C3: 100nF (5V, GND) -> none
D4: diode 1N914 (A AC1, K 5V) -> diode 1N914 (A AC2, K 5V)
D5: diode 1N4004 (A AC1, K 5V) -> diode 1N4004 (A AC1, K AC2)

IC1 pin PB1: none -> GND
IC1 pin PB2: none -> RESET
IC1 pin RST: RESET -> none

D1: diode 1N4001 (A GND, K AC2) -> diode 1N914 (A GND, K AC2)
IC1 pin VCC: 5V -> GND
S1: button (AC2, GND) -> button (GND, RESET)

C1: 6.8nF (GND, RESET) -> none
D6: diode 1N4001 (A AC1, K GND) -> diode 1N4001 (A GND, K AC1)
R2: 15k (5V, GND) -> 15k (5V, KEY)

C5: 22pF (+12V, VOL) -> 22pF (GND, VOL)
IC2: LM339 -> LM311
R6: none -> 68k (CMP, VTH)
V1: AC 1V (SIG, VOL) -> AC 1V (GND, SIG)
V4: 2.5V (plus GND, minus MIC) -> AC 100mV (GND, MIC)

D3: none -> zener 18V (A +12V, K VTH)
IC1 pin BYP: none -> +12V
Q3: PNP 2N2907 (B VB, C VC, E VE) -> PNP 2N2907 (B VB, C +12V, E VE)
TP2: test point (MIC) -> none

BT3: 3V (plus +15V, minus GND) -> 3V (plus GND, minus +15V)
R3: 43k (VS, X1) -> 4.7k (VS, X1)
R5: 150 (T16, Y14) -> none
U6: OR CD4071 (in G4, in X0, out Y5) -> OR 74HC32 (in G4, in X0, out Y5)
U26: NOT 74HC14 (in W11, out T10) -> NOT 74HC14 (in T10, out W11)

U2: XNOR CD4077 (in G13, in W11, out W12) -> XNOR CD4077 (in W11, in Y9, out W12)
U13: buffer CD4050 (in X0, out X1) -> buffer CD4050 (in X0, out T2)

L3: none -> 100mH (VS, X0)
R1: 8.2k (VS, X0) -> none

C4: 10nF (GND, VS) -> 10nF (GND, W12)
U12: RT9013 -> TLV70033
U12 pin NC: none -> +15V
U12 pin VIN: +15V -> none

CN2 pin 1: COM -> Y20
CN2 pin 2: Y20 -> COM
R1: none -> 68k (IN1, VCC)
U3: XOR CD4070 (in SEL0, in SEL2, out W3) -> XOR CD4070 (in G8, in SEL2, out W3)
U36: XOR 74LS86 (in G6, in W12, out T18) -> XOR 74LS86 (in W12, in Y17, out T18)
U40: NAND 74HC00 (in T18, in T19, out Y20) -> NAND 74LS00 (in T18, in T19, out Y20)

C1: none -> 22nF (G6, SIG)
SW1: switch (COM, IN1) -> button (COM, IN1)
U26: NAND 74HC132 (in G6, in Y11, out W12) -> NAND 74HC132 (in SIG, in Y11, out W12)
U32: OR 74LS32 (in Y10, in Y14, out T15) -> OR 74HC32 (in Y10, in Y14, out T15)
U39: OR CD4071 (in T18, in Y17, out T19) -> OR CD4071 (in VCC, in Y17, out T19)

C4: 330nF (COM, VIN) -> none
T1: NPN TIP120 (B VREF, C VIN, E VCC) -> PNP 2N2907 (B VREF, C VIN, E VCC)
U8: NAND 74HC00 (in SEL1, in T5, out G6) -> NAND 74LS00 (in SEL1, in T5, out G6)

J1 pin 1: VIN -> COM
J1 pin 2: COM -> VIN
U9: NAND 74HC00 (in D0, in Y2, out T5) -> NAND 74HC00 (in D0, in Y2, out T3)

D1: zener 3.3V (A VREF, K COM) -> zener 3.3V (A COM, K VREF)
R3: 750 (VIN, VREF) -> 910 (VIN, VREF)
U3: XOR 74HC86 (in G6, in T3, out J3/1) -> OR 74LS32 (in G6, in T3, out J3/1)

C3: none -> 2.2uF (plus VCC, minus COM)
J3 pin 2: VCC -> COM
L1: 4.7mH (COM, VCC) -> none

===

What you are asked to do:
Once you have read the records above, output each of them verbatim.

Response box:
C3: 100nF (5V, GND) -> none
D4: diode 1N914 (A AC1, K 5V) -> diode 1N914 (A AC2, K 5V)
D5: diode 1N4004 (A AC1, K 5V) -> diode 1N4004 (A AC1, K AC2)

IC1 pin PB1: none -> GND
IC1 pin PB2: none -> RESET
IC1 pin RST: RESET -> none

D1: diode 1N4001 (A GND, K AC2) -> diode 1N914 (A GND, K AC2)
IC1 pin VCC: 5V -> GND
S1: button (AC2, GND) -> button (GND, RESET)

C1: 6.8nF (GND, RESET) -> none
D6: diode 1N4001 (A AC1, K GND) -> diode 1N4001 (A GND, K AC1)
R2: 15k (5V, GND) -> 15k (5V, KEY)

C5: 22pF (+12V, VOL) -> 22pF (GND, VOL)
IC2: LM339 -> LM311
R6: none -> 68k (CMP, VTH)
V1: AC 1V (SIG, VOL) -> AC 1V (GND, SIG)
V4: 2.5V (plus GND, minus MIC) -> AC 100mV (GND, MIC)

D3: none -> zener 18V (A +12V, K VTH)
IC1 pin BYP: none -> +12V
Q3: PNP 2N2907 (B VB, C VC, E VE) -> PNP 2N2907 (B VB, C +12V, E VE)
TP2: test point (MIC) -> none

BT3: 3V (plus +15V, minus GND) -> 3V (plus GND, minus +15V)
R3: 43k (VS, X1) -> 4.7k (VS, X1)
R5: 150 (T16, Y14) -> none
U6: OR CD4071 (in G4, in X0, out Y5) -> OR 74HC32 (in G4, in X0, out Y5)
U26: NOT 74HC14 (in W11, out T10) -> NOT 74HC14 (in T10, out W11)

U2: XNOR CD4077 (in G13, in W11, out W12) -> XNOR CD4077 (in W11, in Y9, out W12)
U13: buffer CD4050 (in X0, out X1) -> buffer CD4050 (in X0, out T2)

L3: none -> 100mH (VS, X0)
R1: 8.2k (VS, X0) -> none

C4: 10nF (GND, VS) -> 10nF (GND, W12)
U12: RT9013 -> TLV70033
U12 pin NC: none -> +15V
U12 pin VIN: +15V -> none

CN2 pin 1: COM -> Y20
CN2 pin 2: Y20 -> COM
R1: none -> 68k (IN1, VCC)
U3: XOR CD4070 (in SEL0, in SEL2, out W3) -> XOR CD4070 (in G8, in SEL2, out W3)
U36: XOR 74LS86 (in G6, in W12, out T18) -> XOR 74LS86 (in W12, in Y17, out T18)
U40: NAND 74HC00 (in T18, in T19, out Y20) -> NAND 74LS00 (in T18, in T19, out Y20)

C1: none -> 22nF (G6, SIG)
SW1: switch (COM, IN1) -> button (COM, IN1)
U26: NAND 74HC132 (in G6, in Y11, out W12) -> NAND 74HC132 (in SIG, in Y11, out W12)
U32: OR 74LS32 (in Y10, in Y14, out T15) -> OR 74HC32 (in Y10, in Y14, out T15)
U39: OR CD4071 (in T18, in Y17, out T19) -> OR CD4071 (in VCC, in Y17, out T19)

C4: 330nF (COM, VIN) -> none
T1: NPN TIP120 (B VREF, C VIN, E VCC) -> PNP 2N2907 (B VREF, C VIN, E VCC)
U8: NAND 74HC00 (in SEL1, in T5, out G6) -> NAND 74LS00 (in SEL1, in T5, out G6)

J1 pin 1: VIN -> COM
J1 pin 2: COM -> VIN
U9: NAND 74HC00 (in D0, in Y2, out T5) -> NAND 74HC00 (in D0, in Y2, out T3)

D1: zener 3.3V (A VREF, K COM) -> zener 3.3V (A COM, K VREF)
R3: 750 (VIN, VREF) -> 910 (VIN, VREF)
U3: XOR 74HC86 (in G6, in T3, out J3/1) -> OR 74LS32 (in G6, in T3, out J3/1)

C3: none -> 2.2uF (plus VCC, minus COM)
J3 pin 2: VCC -> COM
L1: 4.7mH (COM, VCC) -> none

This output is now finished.